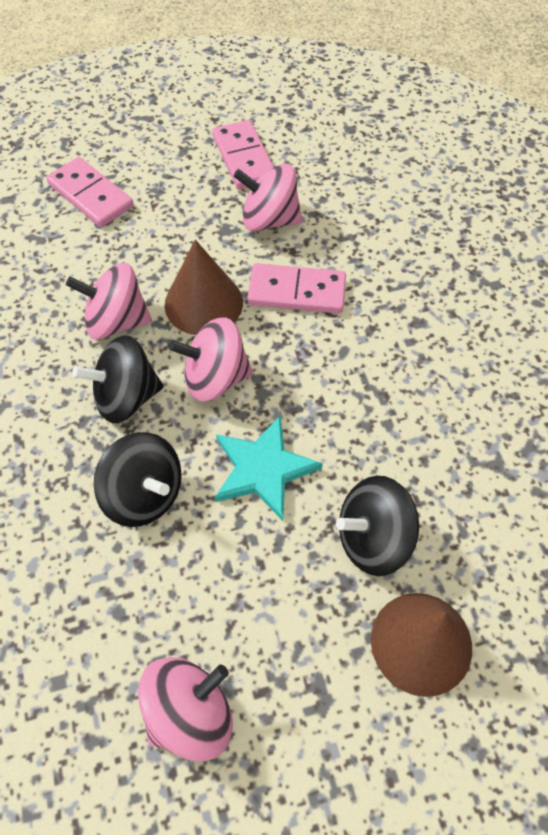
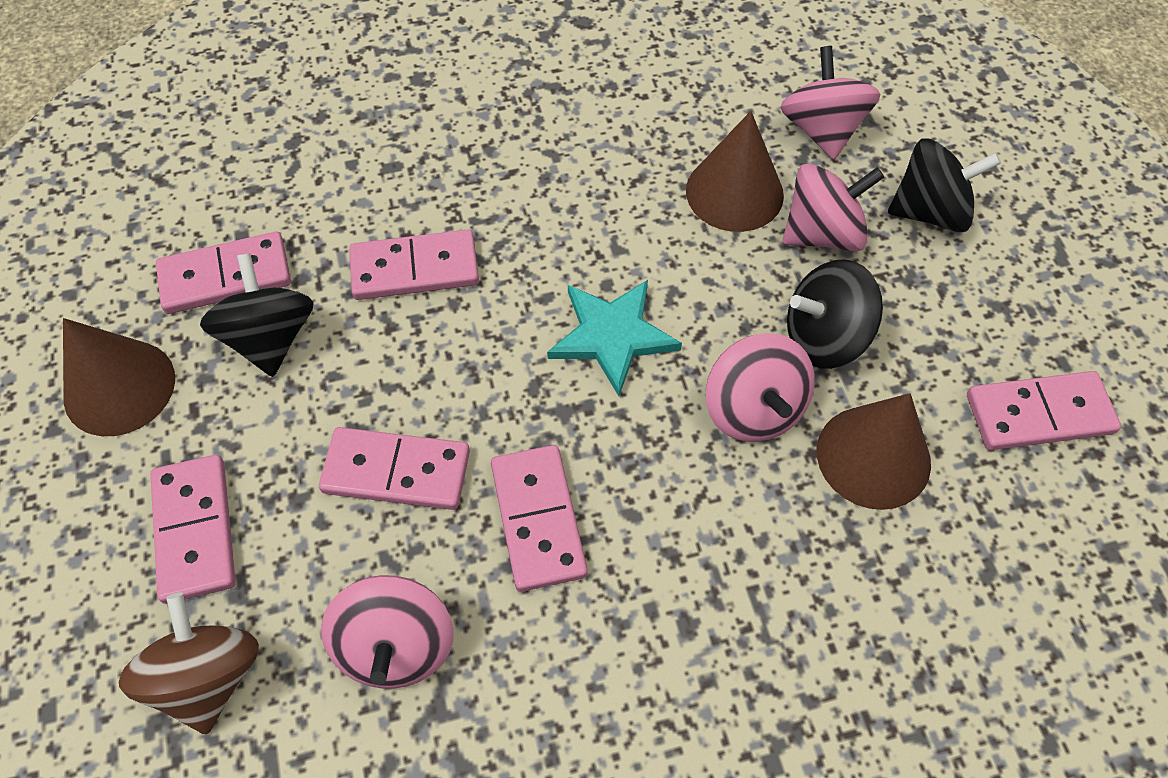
brown cone: 2 -> 3
brown spinning top: 0 -> 1
pink domino: 3 -> 6

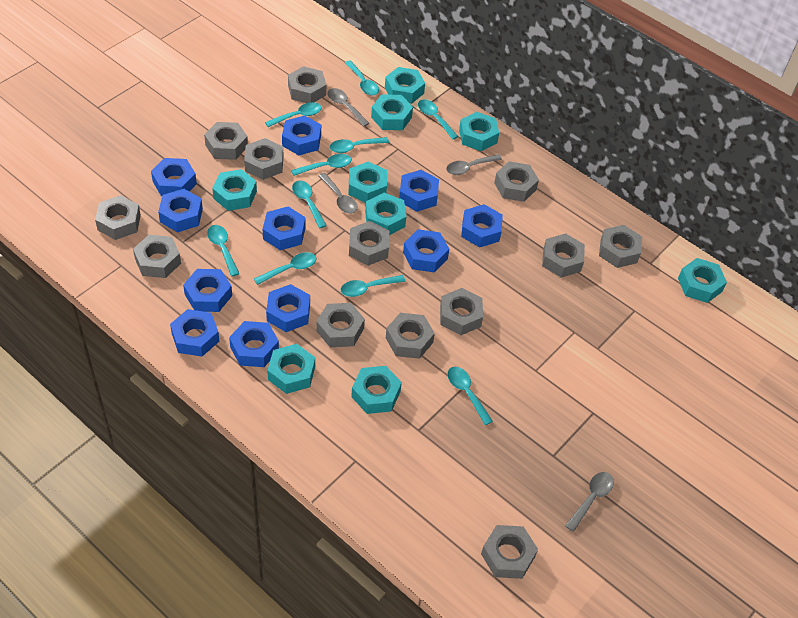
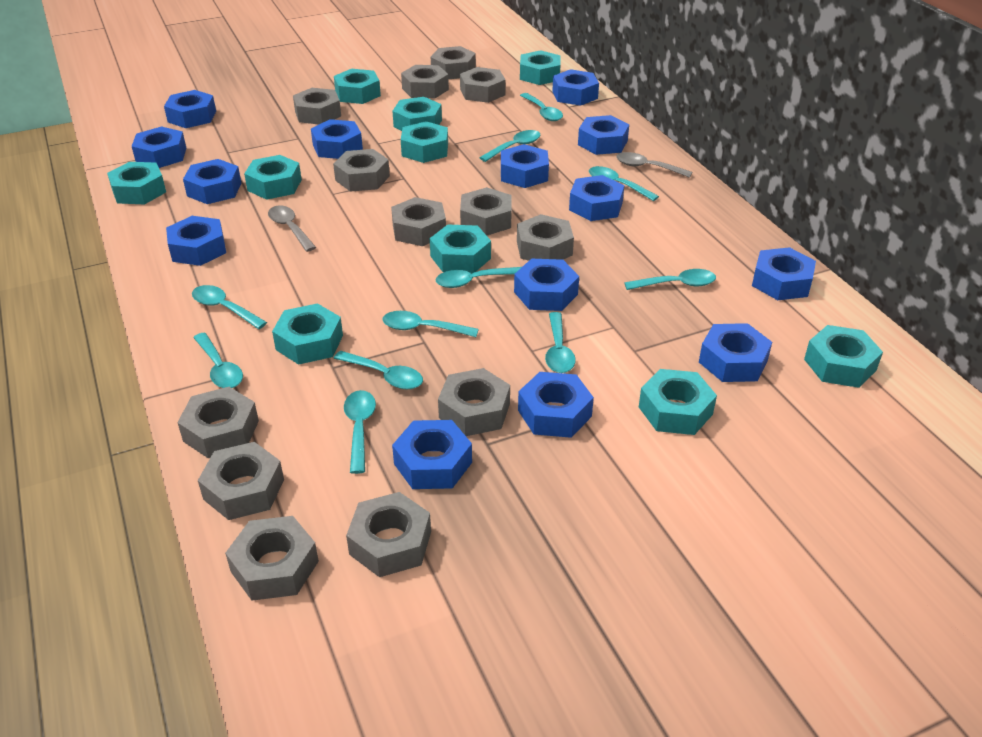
blue nut: 11 -> 14
grey spoon: 4 -> 2
turquoise nut: 9 -> 10
turquoise spoon: 10 -> 11

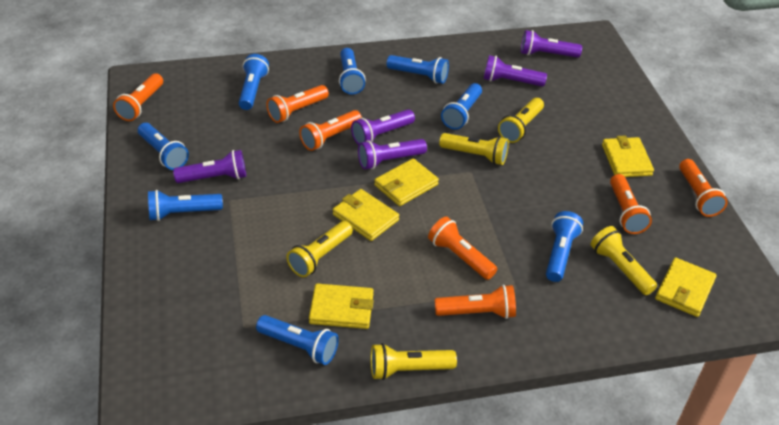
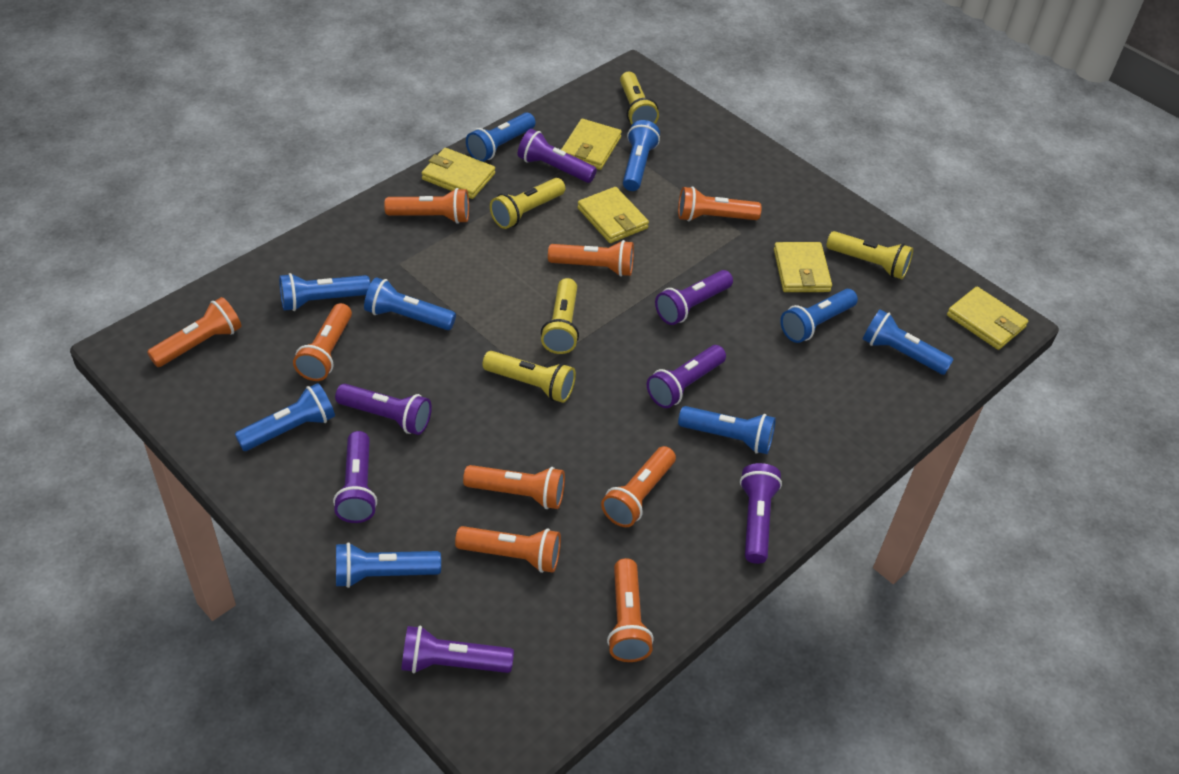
blue flashlight: 8 -> 9
orange flashlight: 7 -> 9
purple flashlight: 5 -> 7

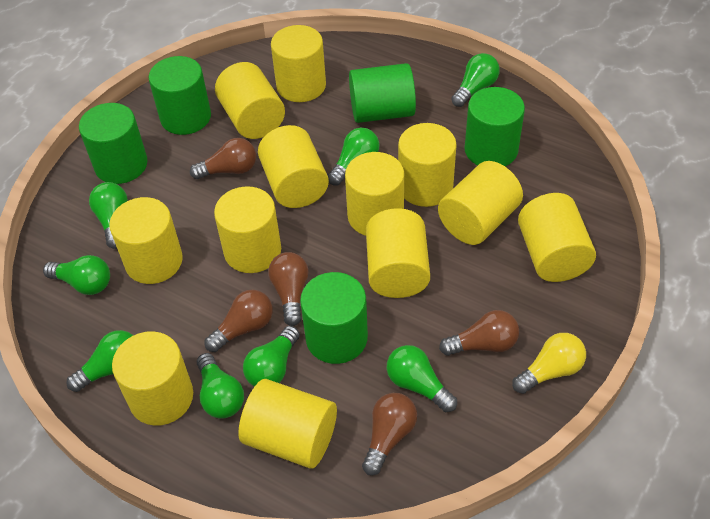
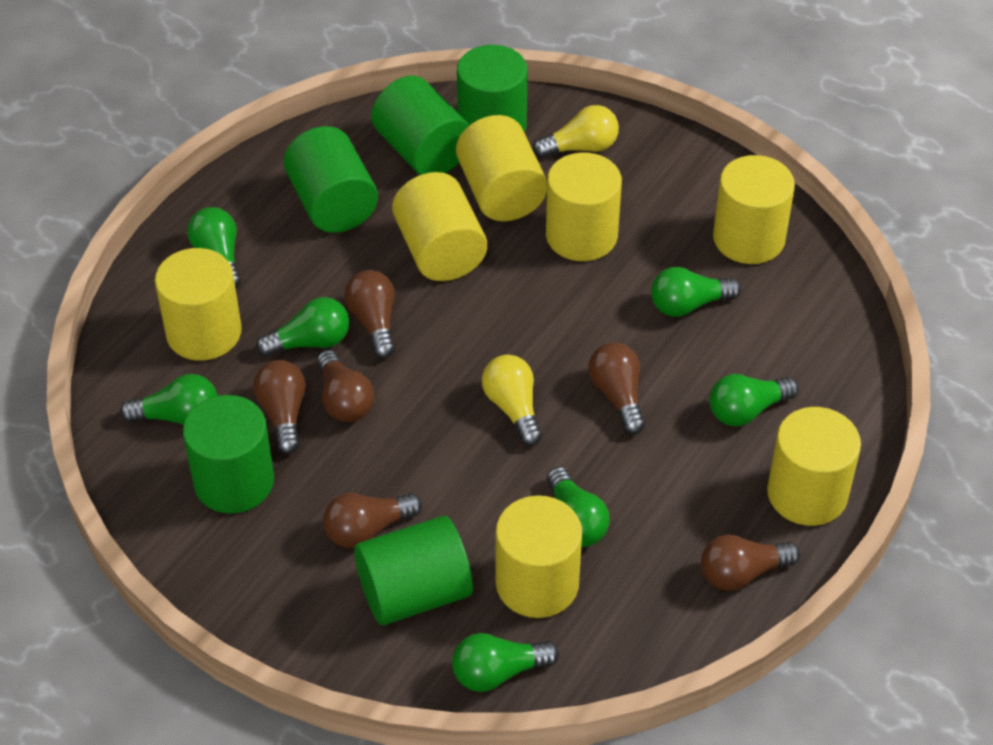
brown light bulb: 5 -> 6
green light bulb: 8 -> 7
yellow cylinder: 12 -> 7
yellow light bulb: 1 -> 2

....................

# EXERCISE:
Each line containing the word "brown" must be pulled from the listing and copied.

# EXERCISE ANSWER:
brown cone: 2 -> 3
brown spinning top: 0 -> 1
brown light bulb: 5 -> 6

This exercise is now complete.